• _Extracted data entries_
----------

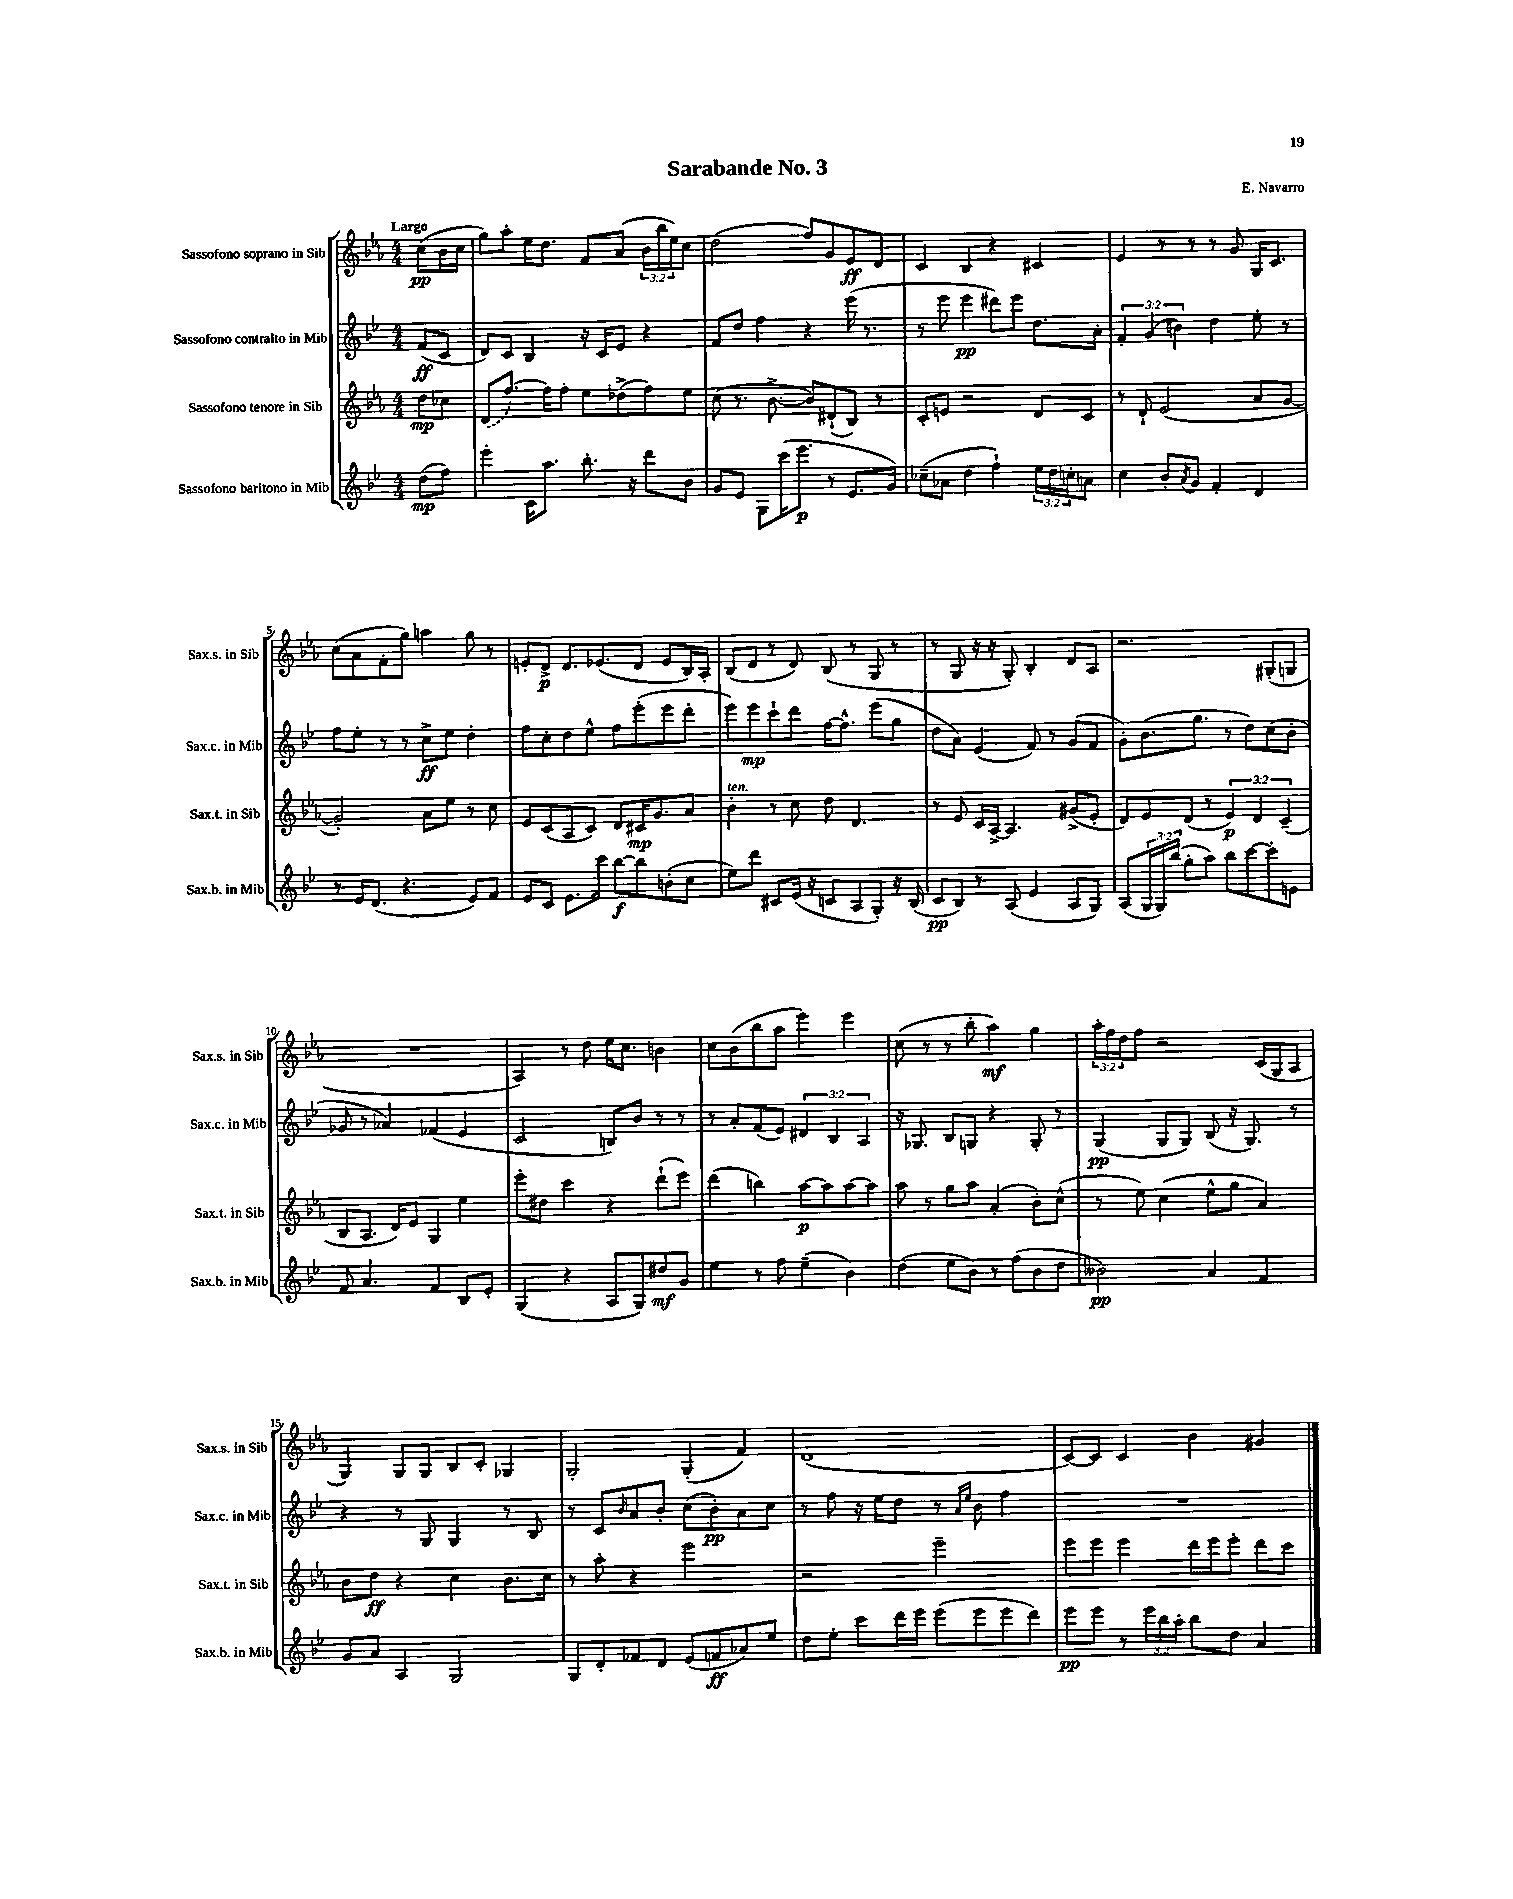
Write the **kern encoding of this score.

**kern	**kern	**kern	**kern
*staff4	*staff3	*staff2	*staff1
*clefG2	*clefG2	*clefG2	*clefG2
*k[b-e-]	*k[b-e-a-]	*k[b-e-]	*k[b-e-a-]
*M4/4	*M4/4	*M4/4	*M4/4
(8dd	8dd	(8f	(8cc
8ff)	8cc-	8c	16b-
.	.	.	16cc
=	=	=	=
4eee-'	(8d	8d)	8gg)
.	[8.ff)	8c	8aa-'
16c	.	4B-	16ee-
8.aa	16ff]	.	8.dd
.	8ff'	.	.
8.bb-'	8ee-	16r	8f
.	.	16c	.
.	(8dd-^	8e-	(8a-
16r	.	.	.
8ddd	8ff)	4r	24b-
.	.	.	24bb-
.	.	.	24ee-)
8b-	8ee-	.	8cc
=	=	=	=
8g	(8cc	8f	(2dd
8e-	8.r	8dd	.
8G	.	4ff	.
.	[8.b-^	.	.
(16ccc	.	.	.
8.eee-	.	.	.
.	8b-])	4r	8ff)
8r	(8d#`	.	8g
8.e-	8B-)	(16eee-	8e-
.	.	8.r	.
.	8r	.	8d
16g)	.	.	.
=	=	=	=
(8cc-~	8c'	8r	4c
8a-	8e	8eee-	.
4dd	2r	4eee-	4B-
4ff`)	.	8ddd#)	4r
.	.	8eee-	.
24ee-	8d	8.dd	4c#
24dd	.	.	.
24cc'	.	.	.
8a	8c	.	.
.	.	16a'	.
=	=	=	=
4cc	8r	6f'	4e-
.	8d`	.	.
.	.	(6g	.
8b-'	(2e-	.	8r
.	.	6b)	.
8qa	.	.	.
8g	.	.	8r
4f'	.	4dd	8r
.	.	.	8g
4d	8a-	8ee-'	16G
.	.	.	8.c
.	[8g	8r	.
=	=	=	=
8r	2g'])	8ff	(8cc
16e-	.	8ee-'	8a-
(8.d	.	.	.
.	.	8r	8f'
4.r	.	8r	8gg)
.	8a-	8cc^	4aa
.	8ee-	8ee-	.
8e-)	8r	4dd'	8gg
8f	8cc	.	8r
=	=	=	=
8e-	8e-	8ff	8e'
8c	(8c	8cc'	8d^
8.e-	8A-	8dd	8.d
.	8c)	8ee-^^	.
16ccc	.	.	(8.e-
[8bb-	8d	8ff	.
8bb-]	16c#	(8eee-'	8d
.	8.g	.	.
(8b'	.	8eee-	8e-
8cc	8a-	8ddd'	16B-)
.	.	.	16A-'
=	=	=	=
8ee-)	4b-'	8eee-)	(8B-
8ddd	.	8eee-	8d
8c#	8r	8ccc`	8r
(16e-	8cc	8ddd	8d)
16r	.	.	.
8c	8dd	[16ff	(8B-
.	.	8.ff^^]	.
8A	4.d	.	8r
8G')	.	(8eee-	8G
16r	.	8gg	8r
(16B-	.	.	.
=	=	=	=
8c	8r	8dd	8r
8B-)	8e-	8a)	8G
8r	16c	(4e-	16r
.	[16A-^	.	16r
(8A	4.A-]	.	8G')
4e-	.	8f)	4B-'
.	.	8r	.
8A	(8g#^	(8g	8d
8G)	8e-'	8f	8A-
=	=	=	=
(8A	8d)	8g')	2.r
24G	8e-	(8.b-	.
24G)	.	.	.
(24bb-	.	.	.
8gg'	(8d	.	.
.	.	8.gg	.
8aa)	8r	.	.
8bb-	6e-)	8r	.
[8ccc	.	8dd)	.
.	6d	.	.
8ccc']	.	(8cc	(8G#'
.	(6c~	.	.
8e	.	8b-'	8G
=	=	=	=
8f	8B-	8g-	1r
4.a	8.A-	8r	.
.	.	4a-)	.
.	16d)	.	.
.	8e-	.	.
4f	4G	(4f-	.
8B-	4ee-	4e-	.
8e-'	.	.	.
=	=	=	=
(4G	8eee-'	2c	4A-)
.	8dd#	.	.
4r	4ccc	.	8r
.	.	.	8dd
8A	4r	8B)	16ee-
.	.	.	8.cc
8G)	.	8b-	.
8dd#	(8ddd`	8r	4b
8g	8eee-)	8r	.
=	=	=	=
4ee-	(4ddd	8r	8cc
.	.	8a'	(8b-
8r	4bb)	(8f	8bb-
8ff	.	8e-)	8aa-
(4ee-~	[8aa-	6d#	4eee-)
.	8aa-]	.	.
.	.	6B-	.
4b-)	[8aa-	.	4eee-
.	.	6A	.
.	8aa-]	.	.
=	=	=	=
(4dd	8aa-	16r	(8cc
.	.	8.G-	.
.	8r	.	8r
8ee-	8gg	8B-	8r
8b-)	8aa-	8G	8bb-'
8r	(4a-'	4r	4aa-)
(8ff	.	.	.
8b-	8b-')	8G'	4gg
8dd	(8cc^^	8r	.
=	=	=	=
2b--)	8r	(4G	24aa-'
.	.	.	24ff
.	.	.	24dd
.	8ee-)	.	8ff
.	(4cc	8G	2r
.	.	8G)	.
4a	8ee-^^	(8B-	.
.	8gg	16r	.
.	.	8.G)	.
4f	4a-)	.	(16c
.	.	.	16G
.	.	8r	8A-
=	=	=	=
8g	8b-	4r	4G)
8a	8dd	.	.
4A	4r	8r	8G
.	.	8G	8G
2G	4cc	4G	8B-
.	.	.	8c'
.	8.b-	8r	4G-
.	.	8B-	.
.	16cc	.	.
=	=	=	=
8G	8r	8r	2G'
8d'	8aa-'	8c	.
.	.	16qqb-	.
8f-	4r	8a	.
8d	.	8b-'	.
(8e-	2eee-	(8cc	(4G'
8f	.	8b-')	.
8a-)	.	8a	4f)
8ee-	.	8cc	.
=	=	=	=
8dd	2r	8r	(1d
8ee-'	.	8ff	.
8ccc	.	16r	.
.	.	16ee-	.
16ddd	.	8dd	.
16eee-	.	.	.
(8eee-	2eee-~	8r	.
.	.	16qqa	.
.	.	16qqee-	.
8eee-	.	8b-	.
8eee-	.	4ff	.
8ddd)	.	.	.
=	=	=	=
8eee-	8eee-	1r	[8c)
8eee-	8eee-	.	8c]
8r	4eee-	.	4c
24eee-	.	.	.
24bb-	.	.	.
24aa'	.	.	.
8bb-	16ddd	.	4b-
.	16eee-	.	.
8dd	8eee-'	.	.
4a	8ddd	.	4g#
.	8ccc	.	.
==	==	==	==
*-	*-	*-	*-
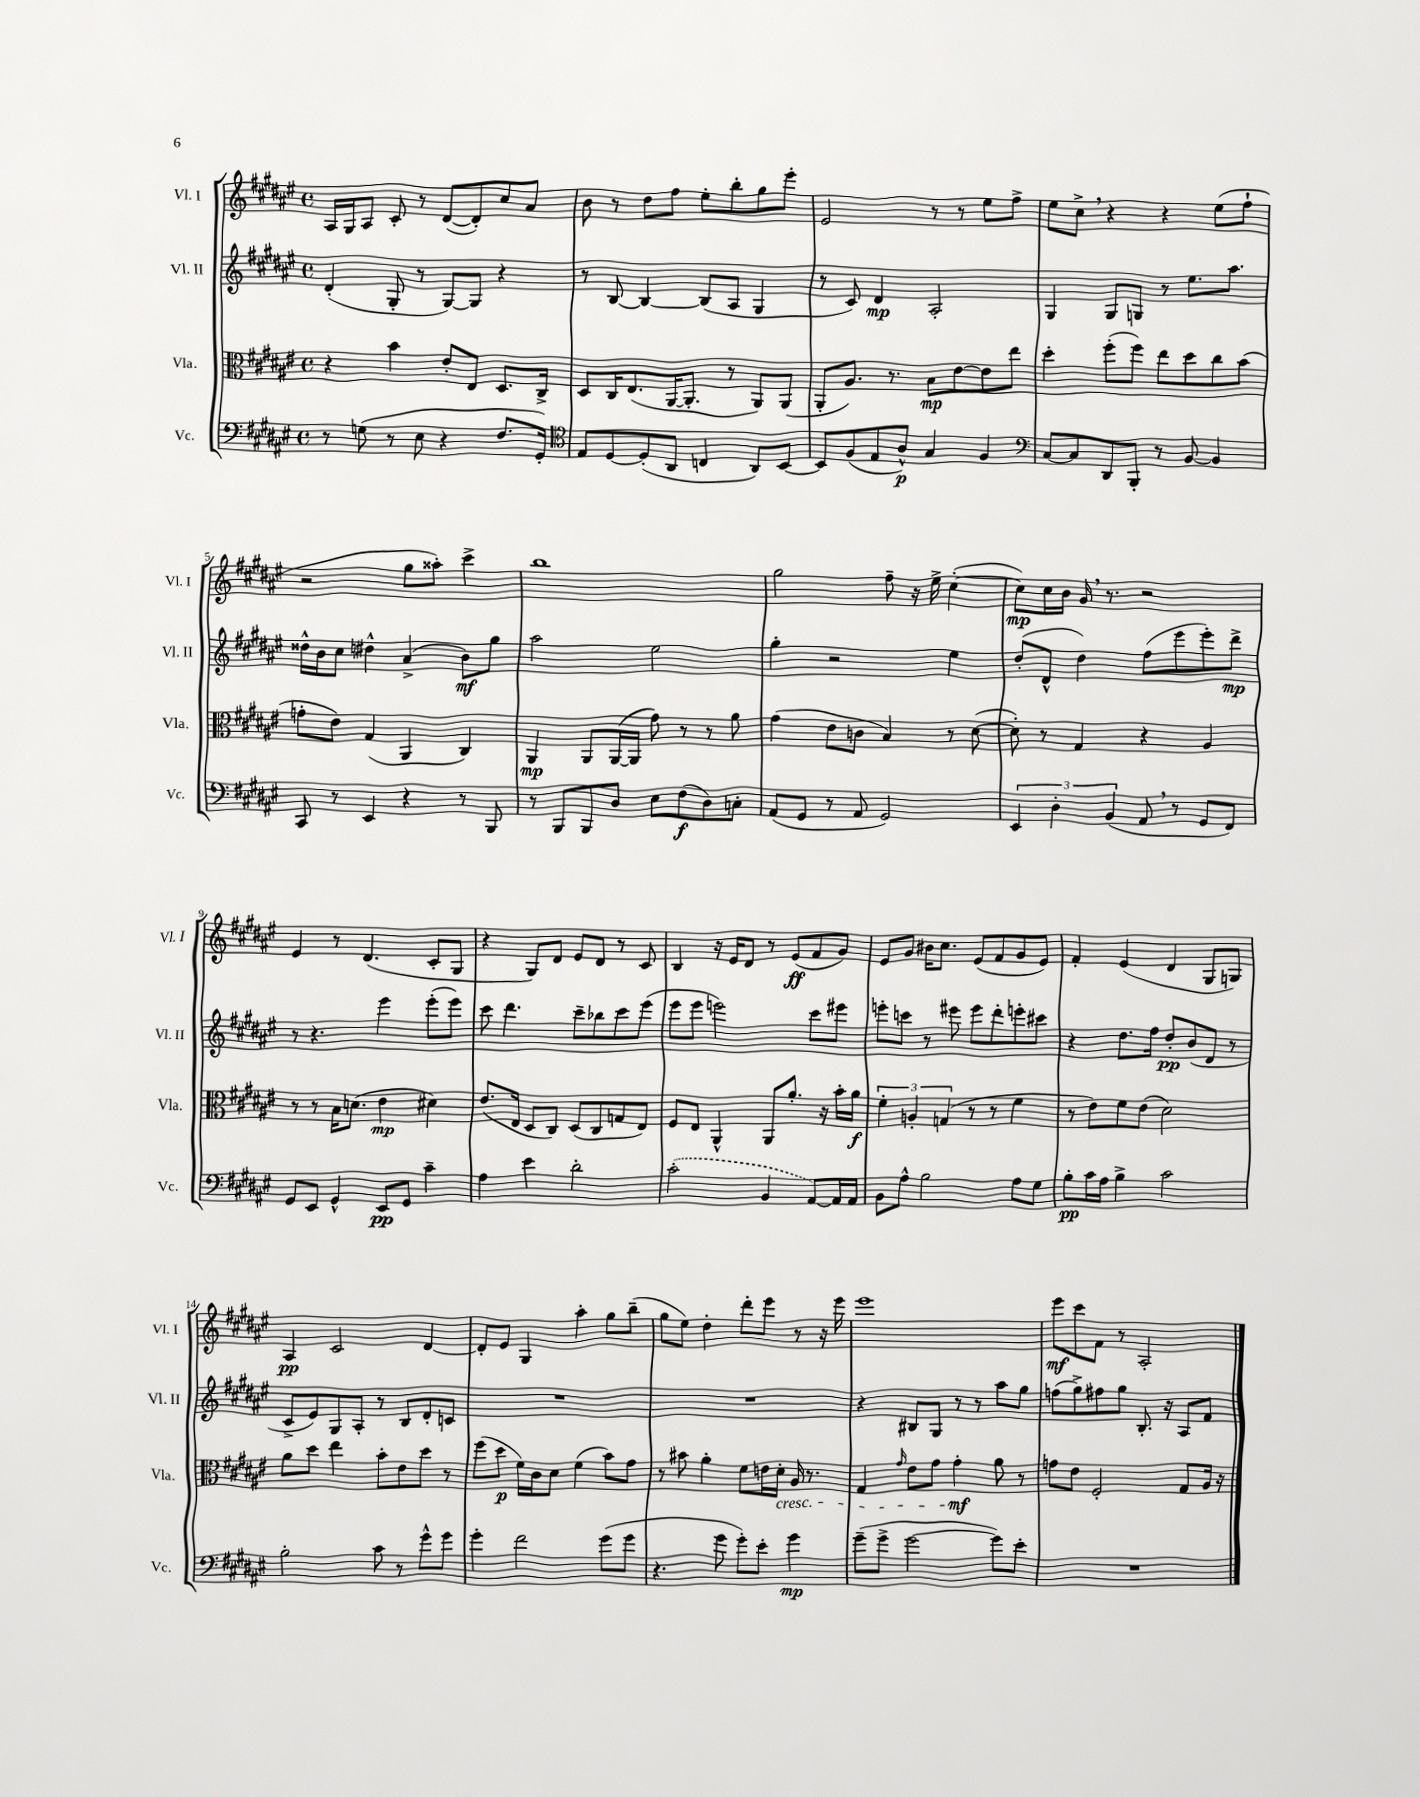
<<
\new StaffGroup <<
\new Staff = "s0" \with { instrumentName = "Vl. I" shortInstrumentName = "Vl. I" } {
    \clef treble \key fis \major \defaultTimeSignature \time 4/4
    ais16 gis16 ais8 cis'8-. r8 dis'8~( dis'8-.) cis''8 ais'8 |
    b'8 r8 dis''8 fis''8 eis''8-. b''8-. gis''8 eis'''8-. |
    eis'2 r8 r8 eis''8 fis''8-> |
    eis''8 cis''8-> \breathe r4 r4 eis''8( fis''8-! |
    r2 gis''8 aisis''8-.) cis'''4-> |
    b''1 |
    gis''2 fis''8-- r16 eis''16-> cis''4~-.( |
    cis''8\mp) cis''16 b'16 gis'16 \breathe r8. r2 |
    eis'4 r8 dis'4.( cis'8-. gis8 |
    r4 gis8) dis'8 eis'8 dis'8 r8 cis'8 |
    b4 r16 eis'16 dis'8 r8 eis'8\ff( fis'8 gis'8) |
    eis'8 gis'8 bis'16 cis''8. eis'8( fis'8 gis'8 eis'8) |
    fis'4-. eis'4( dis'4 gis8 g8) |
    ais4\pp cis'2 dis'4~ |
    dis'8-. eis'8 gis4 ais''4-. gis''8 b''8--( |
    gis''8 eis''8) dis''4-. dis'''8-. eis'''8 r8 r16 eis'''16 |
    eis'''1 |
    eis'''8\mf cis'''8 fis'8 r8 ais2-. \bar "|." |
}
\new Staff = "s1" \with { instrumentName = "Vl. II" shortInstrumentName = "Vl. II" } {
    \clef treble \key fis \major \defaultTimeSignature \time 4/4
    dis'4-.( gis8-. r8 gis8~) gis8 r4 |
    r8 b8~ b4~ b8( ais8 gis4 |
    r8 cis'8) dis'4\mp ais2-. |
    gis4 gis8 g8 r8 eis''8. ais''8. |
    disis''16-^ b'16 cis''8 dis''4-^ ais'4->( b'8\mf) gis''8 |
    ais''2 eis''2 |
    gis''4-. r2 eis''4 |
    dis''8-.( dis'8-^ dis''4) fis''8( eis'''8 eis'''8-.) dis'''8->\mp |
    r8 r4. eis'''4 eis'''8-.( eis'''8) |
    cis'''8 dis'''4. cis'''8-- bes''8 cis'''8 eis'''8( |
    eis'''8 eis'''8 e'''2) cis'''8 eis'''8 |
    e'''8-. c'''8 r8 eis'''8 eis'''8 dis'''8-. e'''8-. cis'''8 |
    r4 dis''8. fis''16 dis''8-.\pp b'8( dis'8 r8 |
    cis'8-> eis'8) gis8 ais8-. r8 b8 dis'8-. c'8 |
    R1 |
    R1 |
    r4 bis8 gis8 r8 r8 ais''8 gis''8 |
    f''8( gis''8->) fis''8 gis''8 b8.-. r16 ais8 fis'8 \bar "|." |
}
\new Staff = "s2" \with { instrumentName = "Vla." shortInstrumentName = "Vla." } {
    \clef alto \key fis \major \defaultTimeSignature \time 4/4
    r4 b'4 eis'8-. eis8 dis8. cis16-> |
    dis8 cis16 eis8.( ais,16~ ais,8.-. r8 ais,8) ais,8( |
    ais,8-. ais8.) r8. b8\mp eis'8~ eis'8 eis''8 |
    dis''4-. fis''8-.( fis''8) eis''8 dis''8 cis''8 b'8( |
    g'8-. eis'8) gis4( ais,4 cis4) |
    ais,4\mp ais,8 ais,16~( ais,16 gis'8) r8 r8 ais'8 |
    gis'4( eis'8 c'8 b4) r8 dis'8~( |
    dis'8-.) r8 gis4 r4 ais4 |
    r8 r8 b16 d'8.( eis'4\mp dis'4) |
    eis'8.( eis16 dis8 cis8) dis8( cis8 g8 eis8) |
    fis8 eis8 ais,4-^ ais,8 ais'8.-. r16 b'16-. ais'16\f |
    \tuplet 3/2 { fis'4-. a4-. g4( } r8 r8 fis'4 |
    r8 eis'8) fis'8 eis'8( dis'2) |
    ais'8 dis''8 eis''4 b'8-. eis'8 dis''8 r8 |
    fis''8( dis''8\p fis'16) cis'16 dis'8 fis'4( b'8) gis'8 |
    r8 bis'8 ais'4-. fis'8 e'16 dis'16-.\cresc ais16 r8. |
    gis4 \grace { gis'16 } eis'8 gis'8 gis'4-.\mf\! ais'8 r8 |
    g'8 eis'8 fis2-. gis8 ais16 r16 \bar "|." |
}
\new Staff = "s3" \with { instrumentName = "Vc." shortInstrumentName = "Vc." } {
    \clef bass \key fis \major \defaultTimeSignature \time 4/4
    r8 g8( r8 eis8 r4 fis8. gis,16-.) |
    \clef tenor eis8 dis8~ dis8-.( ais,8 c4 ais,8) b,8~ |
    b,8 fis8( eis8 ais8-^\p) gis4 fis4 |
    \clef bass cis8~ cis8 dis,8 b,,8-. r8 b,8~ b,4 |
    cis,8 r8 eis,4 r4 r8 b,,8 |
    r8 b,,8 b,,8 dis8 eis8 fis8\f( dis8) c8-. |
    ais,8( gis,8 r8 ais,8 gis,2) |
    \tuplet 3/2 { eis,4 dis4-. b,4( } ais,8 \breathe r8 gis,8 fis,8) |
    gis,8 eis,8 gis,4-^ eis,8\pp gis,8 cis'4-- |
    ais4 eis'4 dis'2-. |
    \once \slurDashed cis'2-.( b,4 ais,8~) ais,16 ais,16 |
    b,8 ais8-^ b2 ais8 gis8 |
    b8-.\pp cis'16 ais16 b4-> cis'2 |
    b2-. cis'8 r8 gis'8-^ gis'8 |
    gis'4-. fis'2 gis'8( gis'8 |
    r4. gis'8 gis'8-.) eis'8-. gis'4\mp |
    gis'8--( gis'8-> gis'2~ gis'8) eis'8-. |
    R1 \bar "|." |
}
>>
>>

----------

• _Problem statement_
Collect every line of the items that contains the string "bass". Matching is case-sensitive.

• _Response for this exercise_
    \clef bass \key fis \major \defaultTimeSignature \time 4/4
    \clef bass cis8~ cis8 dis,8 b,,8-. r8 b,8~ b,4 |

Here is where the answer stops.